=== Begin Enclosure ===

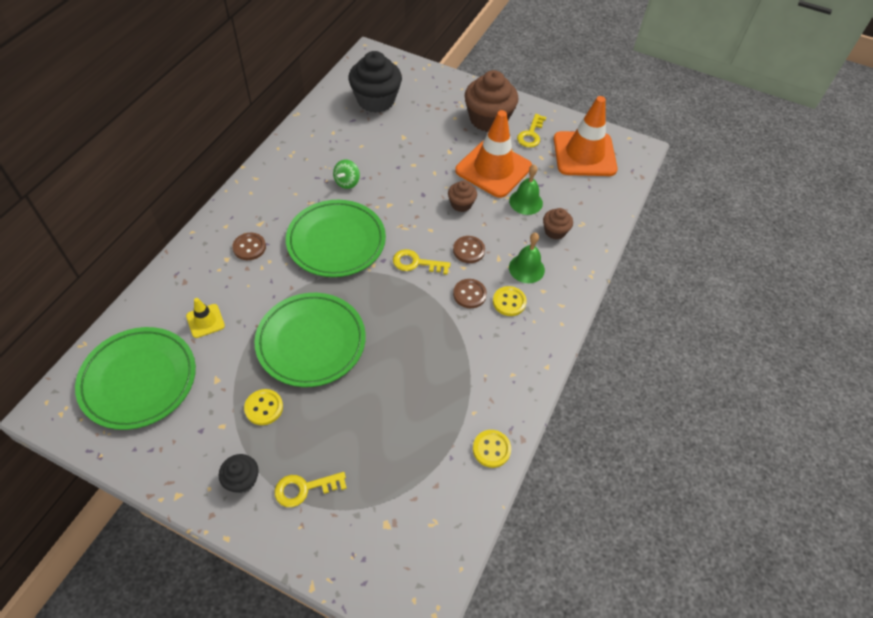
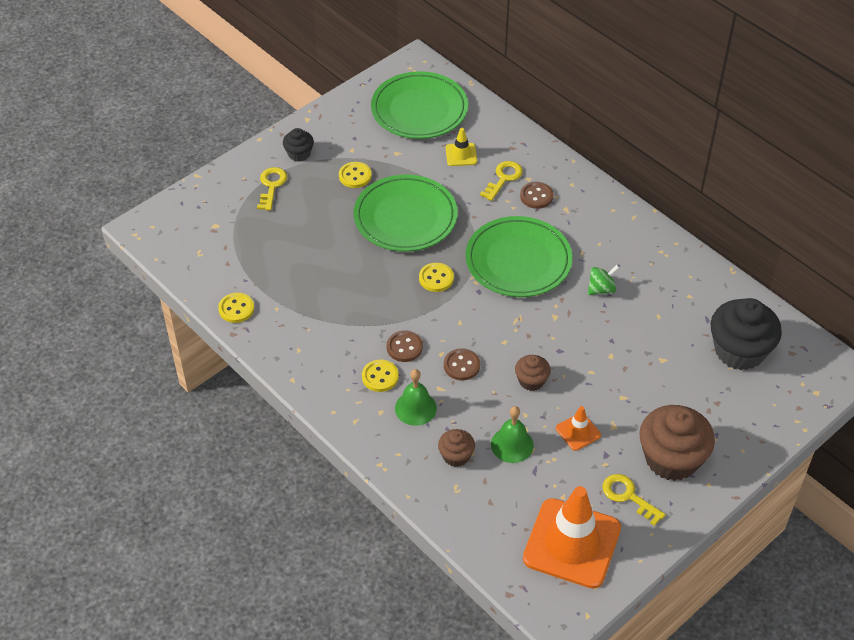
camera: 115 degrees right, 5 degrees down
(347, 182) = (601, 289): green spinning top -> green spinning top turned 105 degrees clockwise
(381, 294) = (436, 278): none -> yellow button
(416, 263) = (463, 316): yellow key -> yellow key (503, 178)
(493, 169) = (578, 432): orange traffic cone -> orange traffic cone, size x0.45

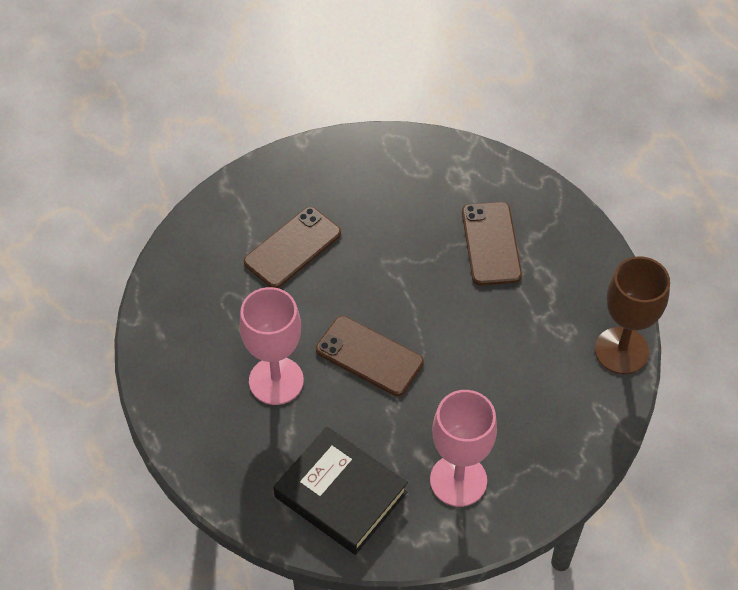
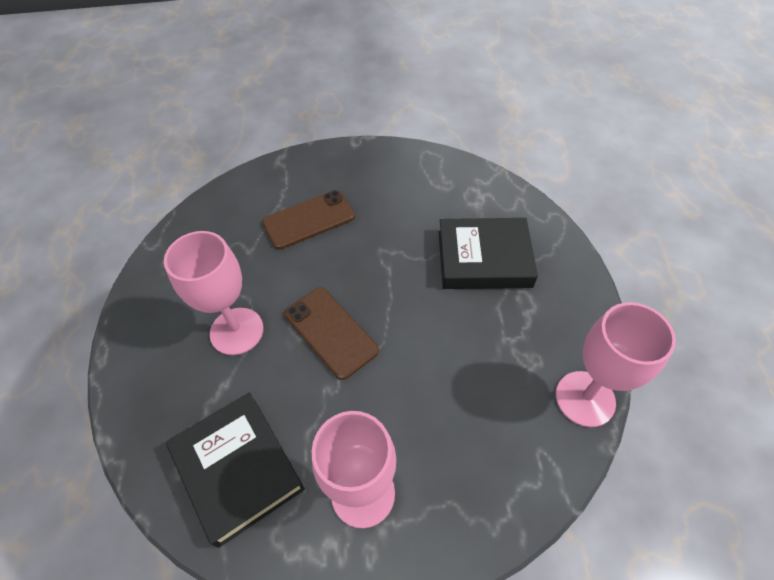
camera: 20 degrees right, 0 degrees up
(491, 244) = (484, 259): brown phone -> black book
(621, 351) = (585, 398): brown goblet -> pink goblet

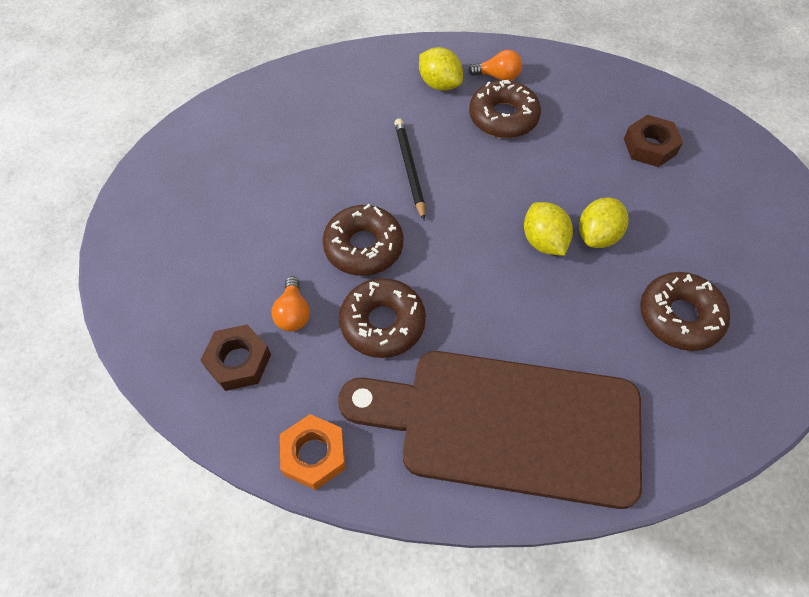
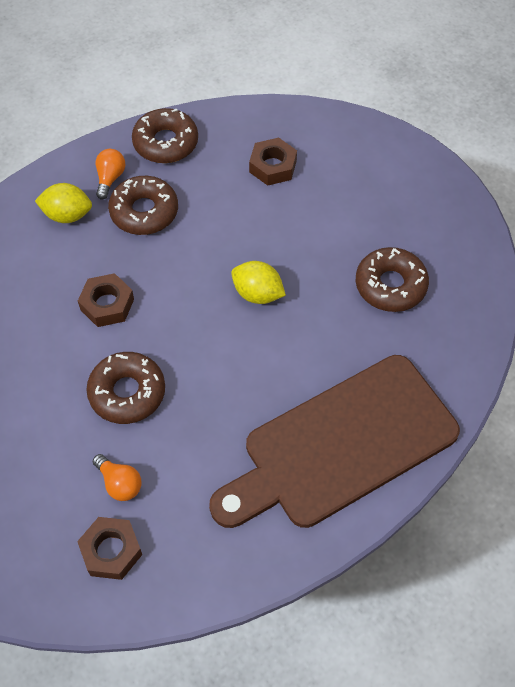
camera: 40 degrees left, 0 degrees up
(314, 455) = (230, 570): orange nut -> none
(382, 323) = (194, 440): brown donut -> brown donut (165, 143)
(409, 169) = (107, 304): black pencil -> brown nut
(498, 76) = (110, 178): orange light bulb -> orange light bulb turned 45 degrees counterclockwise
(597, 236) = (291, 263): yellow lemon -> none

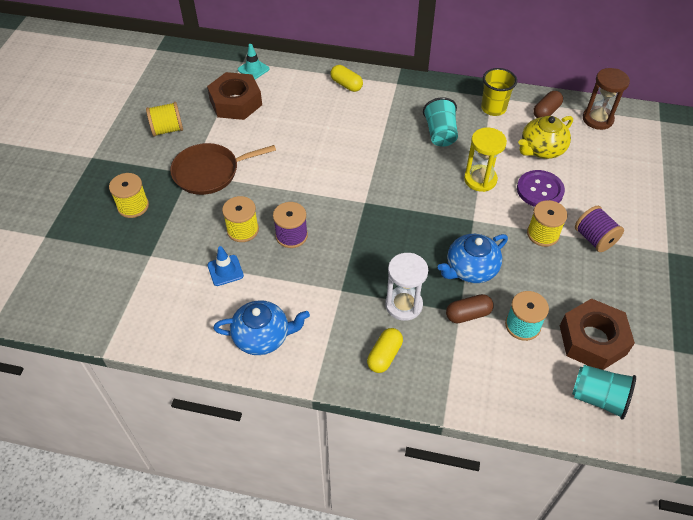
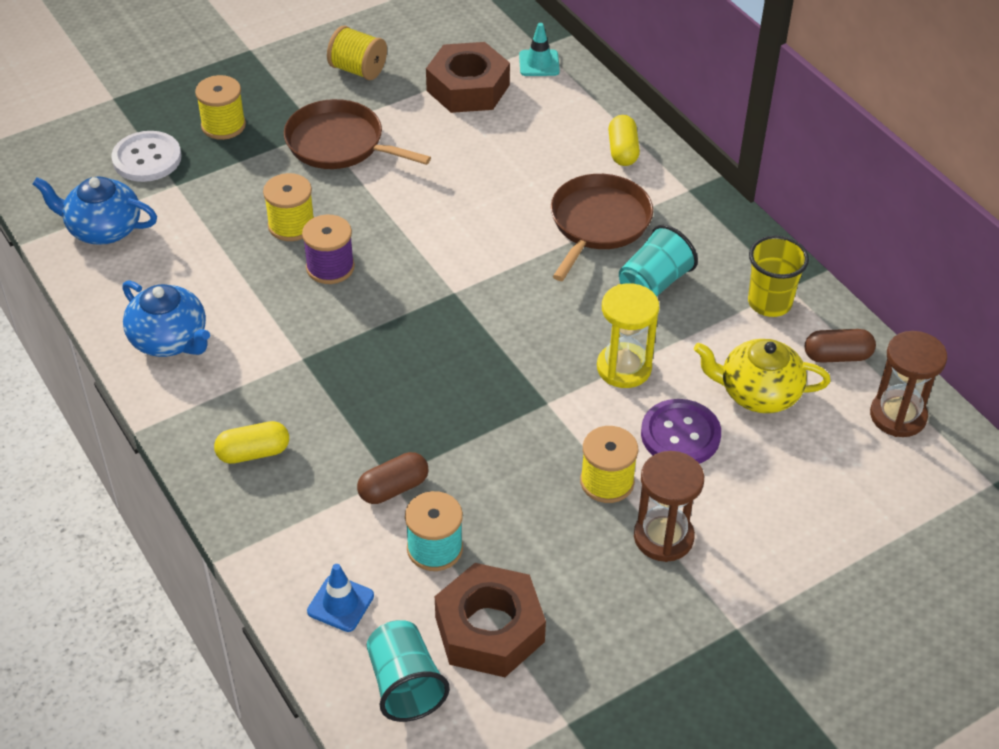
camera: 45 degrees right, 5 degrees down
(113, 254) = (147, 158): none -> white button
(225, 270) = (222, 252): blue traffic cone -> blue traffic cone (340, 603)
(381, 124) = (598, 223): none -> brown pan
(403, 305) = (342, 423): white hourglass -> none
(468, 314) = (393, 488): brown capsule -> brown capsule turned 60 degrees counterclockwise
(470, 269) = (465, 448): blue teapot -> blue teapot (103, 229)
(594, 239) = (663, 537): purple spool -> brown hourglass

=== End Enclosure ===

● **Task statement**
Every line with the word "button" in it should be copied from the listing above.

● **Problem solution**
(381, 294) = (436, 278): none -> yellow button
(113, 254) = (147, 158): none -> white button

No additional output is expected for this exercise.